• Source records:
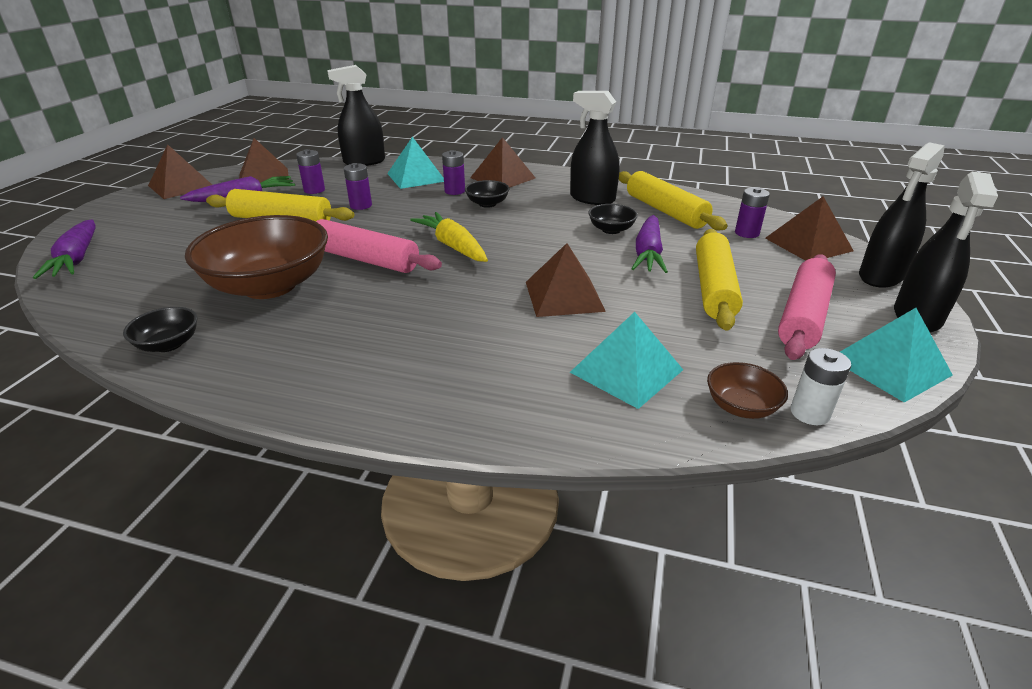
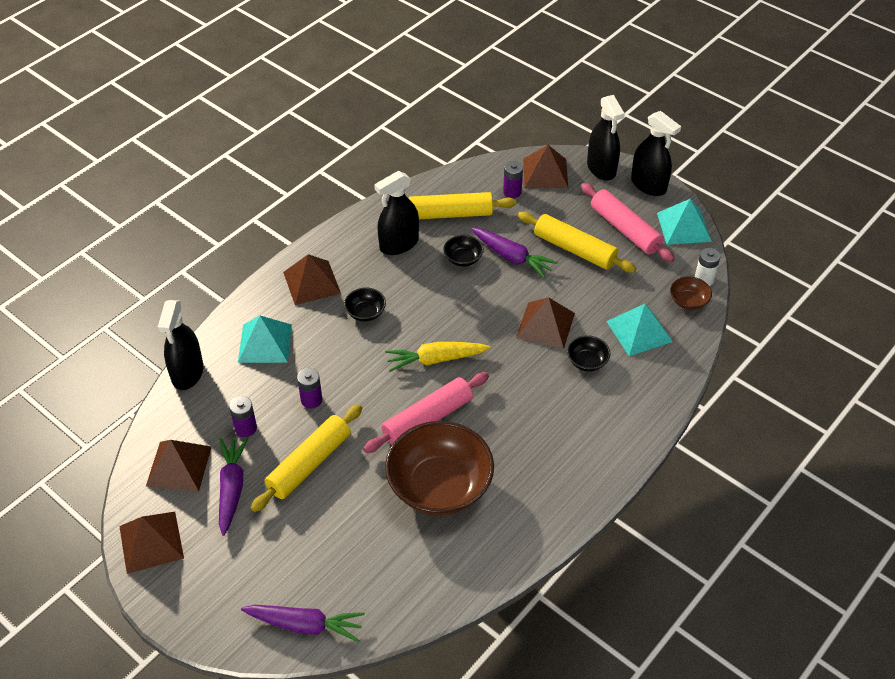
camera: 65 degrees left, 15 degrees up
black bowl [123,307,197,352] -> black bowl moved to [567,335,611,371]
purple battery [442,150,465,195] -> none

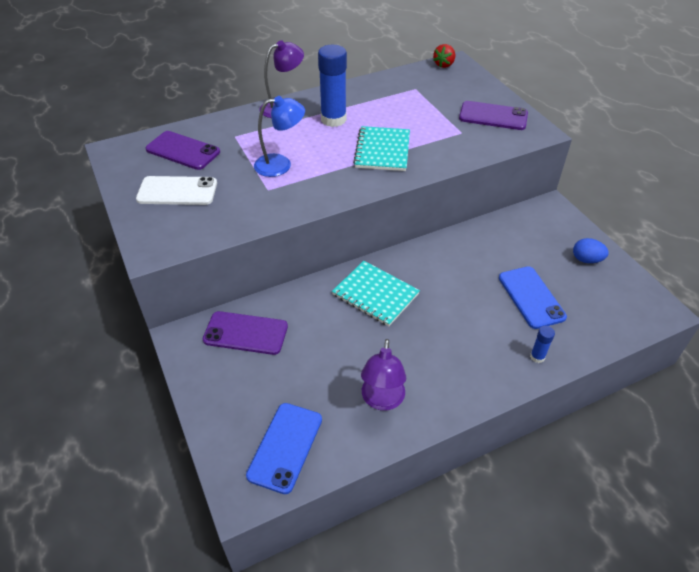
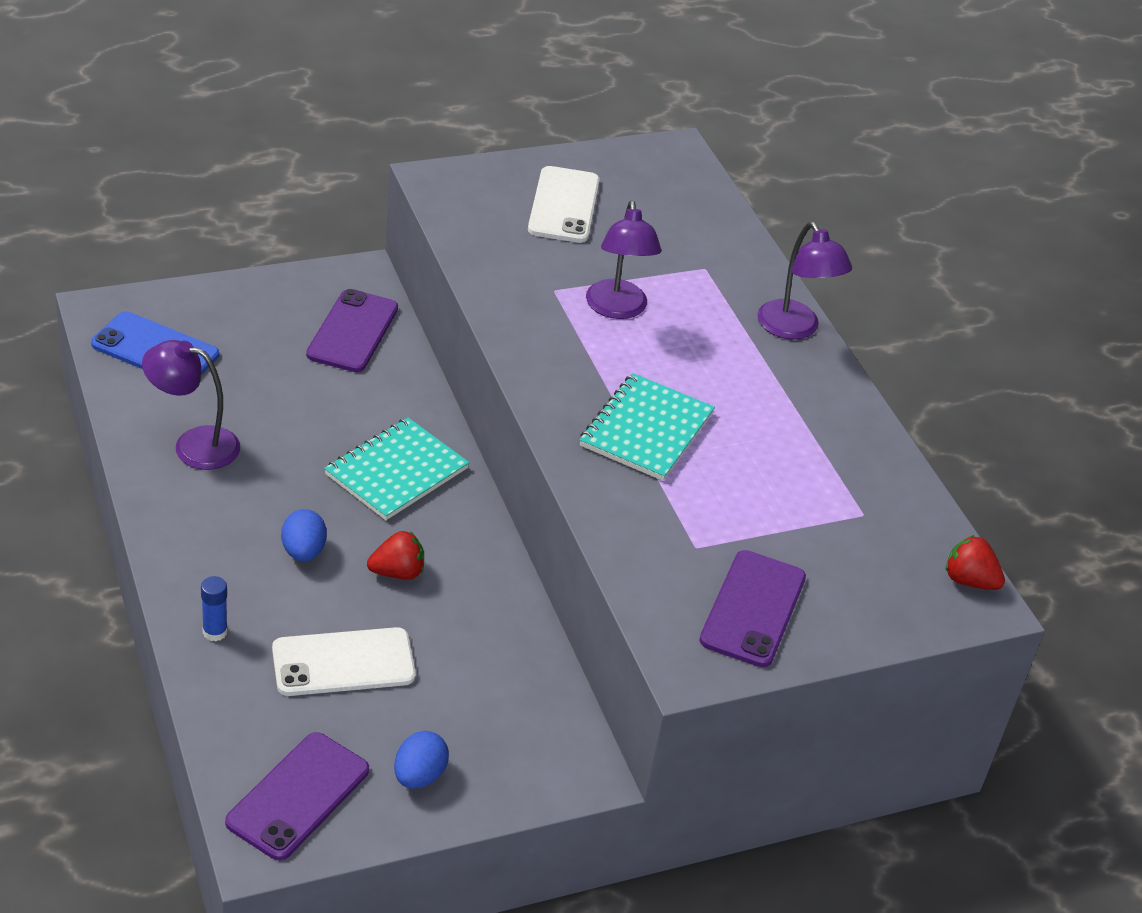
camera: 90 degrees right, 5 degrees down
purple phone [145,131,220,170] -> purple phone moved to [225,732,369,860]
blue lamp [254,96,305,177] -> purple lamp [586,200,662,319]
blue glue stick [318,45,347,127] -> none
turquoise notebook [353,126,410,171] -> turquoise notebook turned 75 degrees counterclockwise [580,373,715,481]
blue phone [499,266,567,329] -> white phone [272,627,416,696]
none -> blue egg [281,509,327,561]
none -> red strawberry [367,531,424,580]

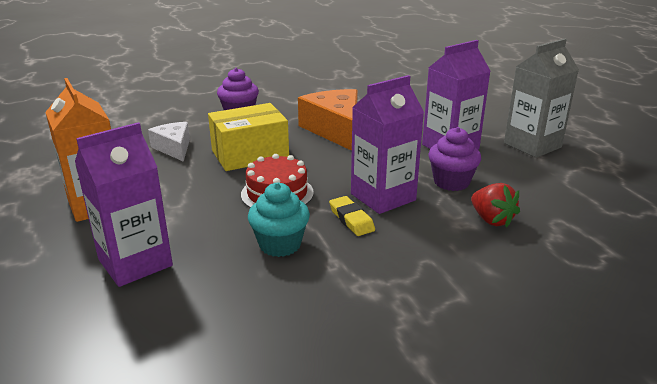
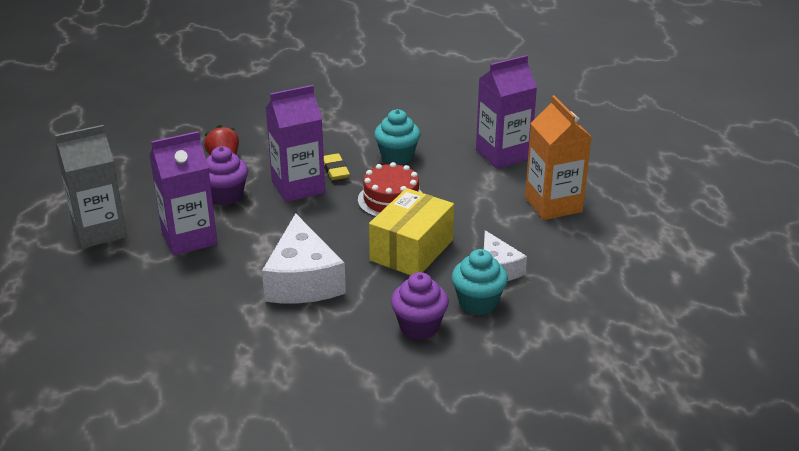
camera: 170 degrees left, 5 degrees up
yellow box [208,103,289,171] -> yellow box turned 45 degrees counterclockwise [369,188,454,275]
orange cheese [298,89,358,151] -> white cheese [262,213,346,303]
none -> turquoise cupcake [452,249,508,315]

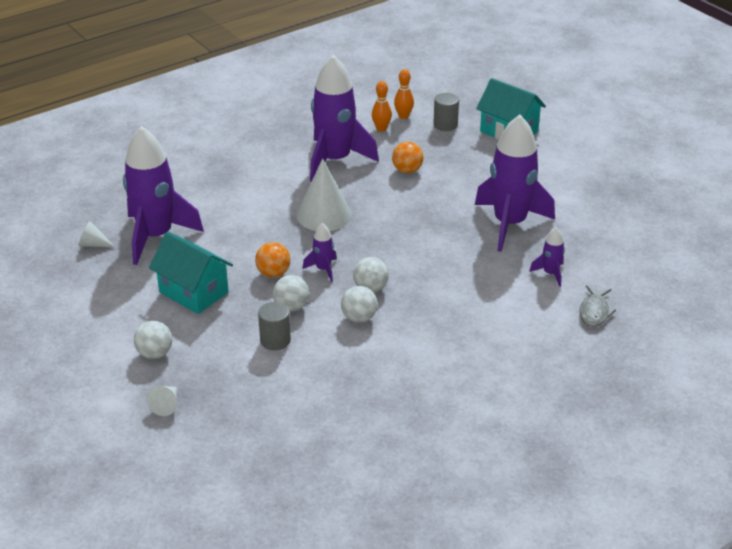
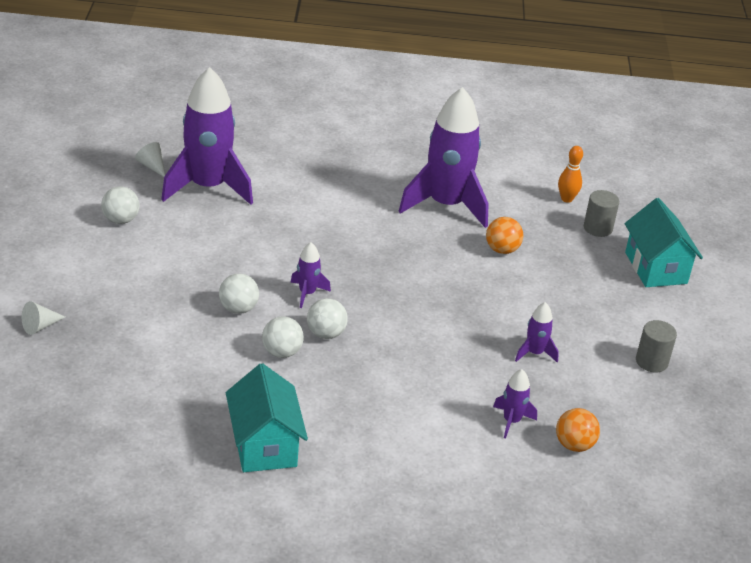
camera: 35 degrees right, 0 degrees up
white ball [134,321,172,359] -> white ball moved to [101,186,140,224]
turquoise house [149,231,233,314] -> turquoise house moved to [226,363,308,472]
orange ball [255,242,290,277] -> orange ball moved to [556,408,600,452]
grey cylinder [258,302,291,350] -> grey cylinder moved to [636,320,677,372]
white cone [297,158,352,231] -> none
orange bowling pin [372,81,392,131] -> none
purple rocket [475,114,555,252] -> purple rocket [515,302,559,363], size x0.43
grey fish [579,285,616,327] -> none

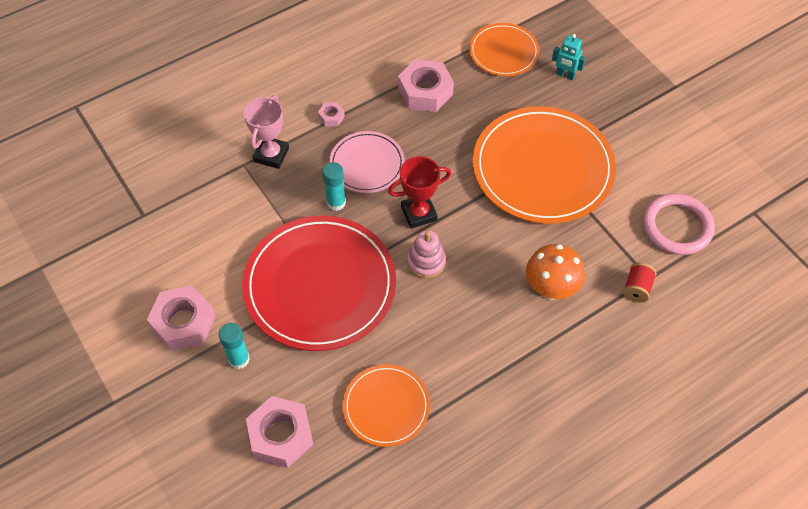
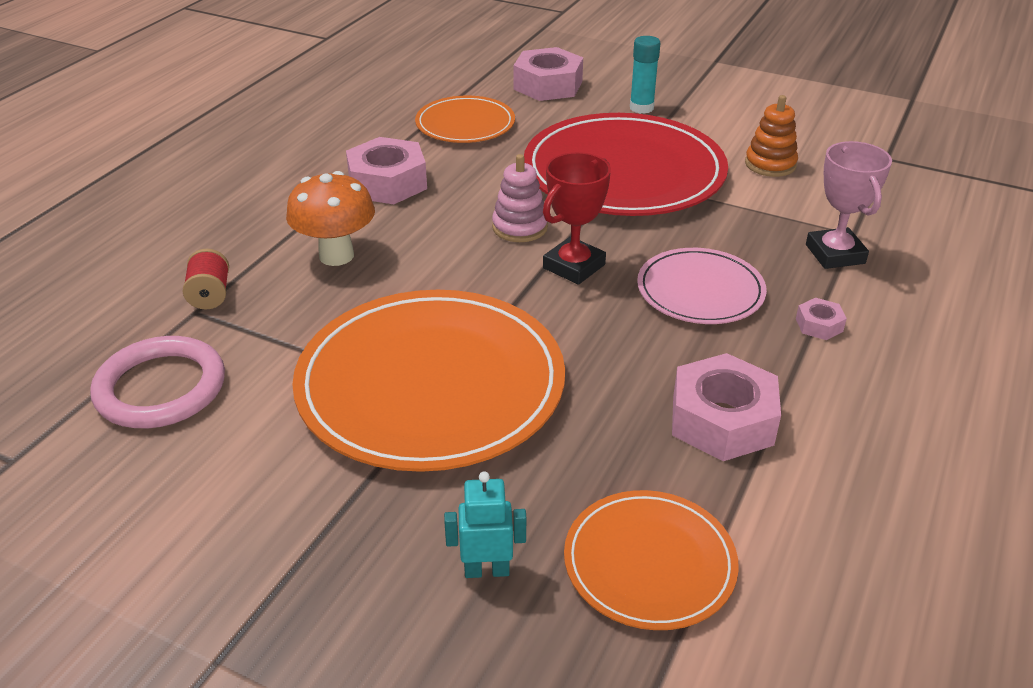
camera: 150 degrees right, 20 degrees down
pink nut [147,286,216,351] -> pink nut moved to [346,137,427,204]
turquoise glue stick [322,162,346,211] -> none
none -> orange stacking toy [745,95,798,177]

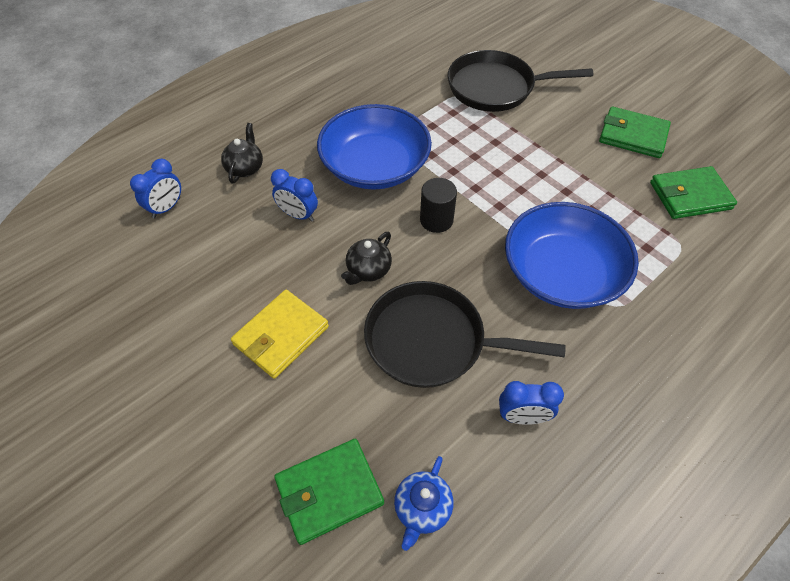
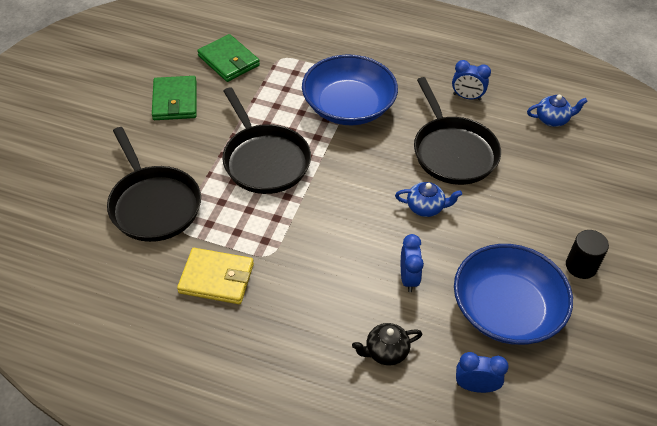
camera: 120 degrees left, 5 degrees down
yellow wallet [231,290,329,379] -> yellow wallet moved to [177,248,254,304]
green wallet [274,439,384,545] -> none
blue bowl [317,104,432,190] -> blue bowl moved to [454,244,573,345]
black teapot [341,232,392,285] -> blue teapot [395,182,462,217]
black cylinder [420,178,457,233] -> black cylinder moved to [566,230,609,279]
blue clock [499,381,564,425] -> blue clock turned 135 degrees clockwise [452,60,491,101]
none -> black pan [222,87,311,194]

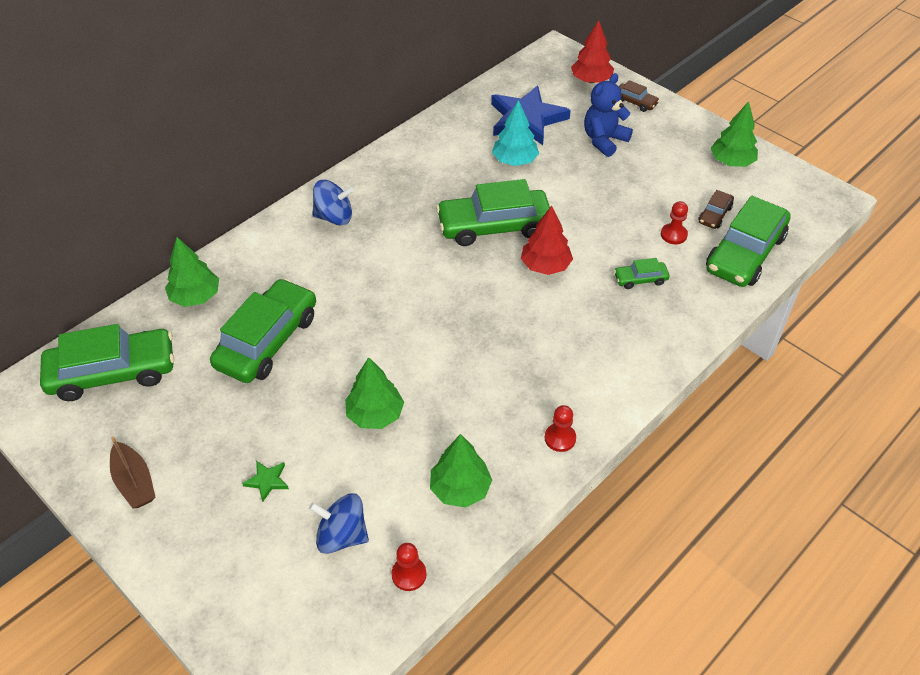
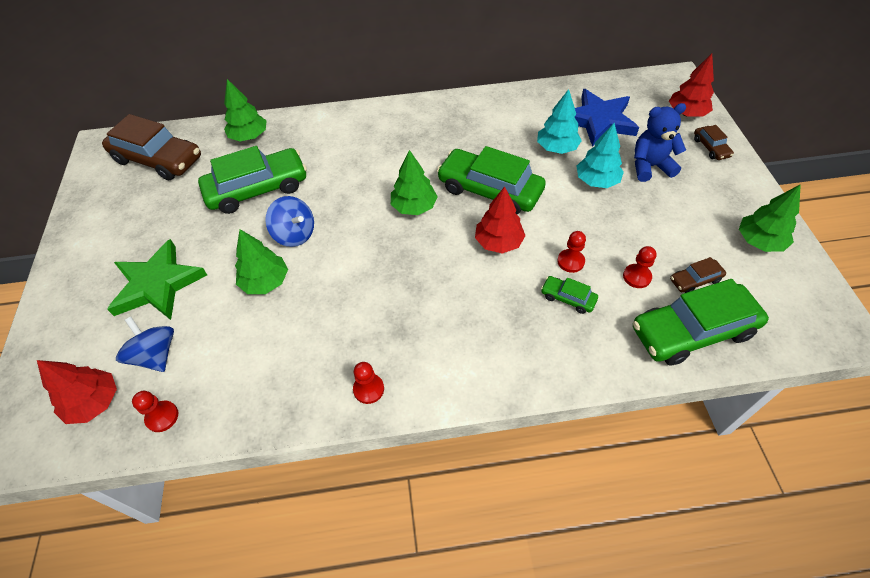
camera: 40 degrees right, 5 degrees up
green car [40,324,174,401] -> brown car [102,114,201,180]
brown boat [110,436,156,508] -> none
green star [242,461,289,502] -> green star [107,239,207,320], size x2.45
blue spinning top [312,180,354,225] -> blue spinning top moved to [265,196,314,247]
green tree [430,434,492,508] -> green tree moved to [391,150,438,215]
none -> red tree [37,360,117,424]
none -> red pawn [557,231,586,273]
none -> turquoise tree [577,123,624,188]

• Your task: Begin at the line that contains "camera: 150 degrees right, 20 degrees down" and transcribe exactly, and only, each line through the final line of the data above, both included; the pictures do not go in.

• Output:
camera: 150 degrees right, 20 degrees down
pink nut [147,286,216,351] -> pink nut moved to [346,137,427,204]
turquoise glue stick [322,162,346,211] -> none
none -> orange stacking toy [745,95,798,177]

camera: 120 degrees left, 5 degrees down
yellow wallet [231,290,329,379] -> yellow wallet moved to [177,248,254,304]
green wallet [274,439,384,545] -> none
blue bowl [317,104,432,190] -> blue bowl moved to [454,244,573,345]
black teapot [341,232,392,285] -> blue teapot [395,182,462,217]
black cylinder [420,178,457,233] -> black cylinder moved to [566,230,609,279]
blue clock [499,381,564,425] -> blue clock turned 135 degrees clockwise [452,60,491,101]
none -> black pan [222,87,311,194]

camera: 40 degrees right, 5 degrees up
green car [40,324,174,401] -> brown car [102,114,201,180]
brown boat [110,436,156,508] -> none
green star [242,461,289,502] -> green star [107,239,207,320], size x2.45
blue spinning top [312,180,354,225] -> blue spinning top moved to [265,196,314,247]
green tree [430,434,492,508] -> green tree moved to [391,150,438,215]
none -> red tree [37,360,117,424]
none -> red pawn [557,231,586,273]
none -> turquoise tree [577,123,624,188]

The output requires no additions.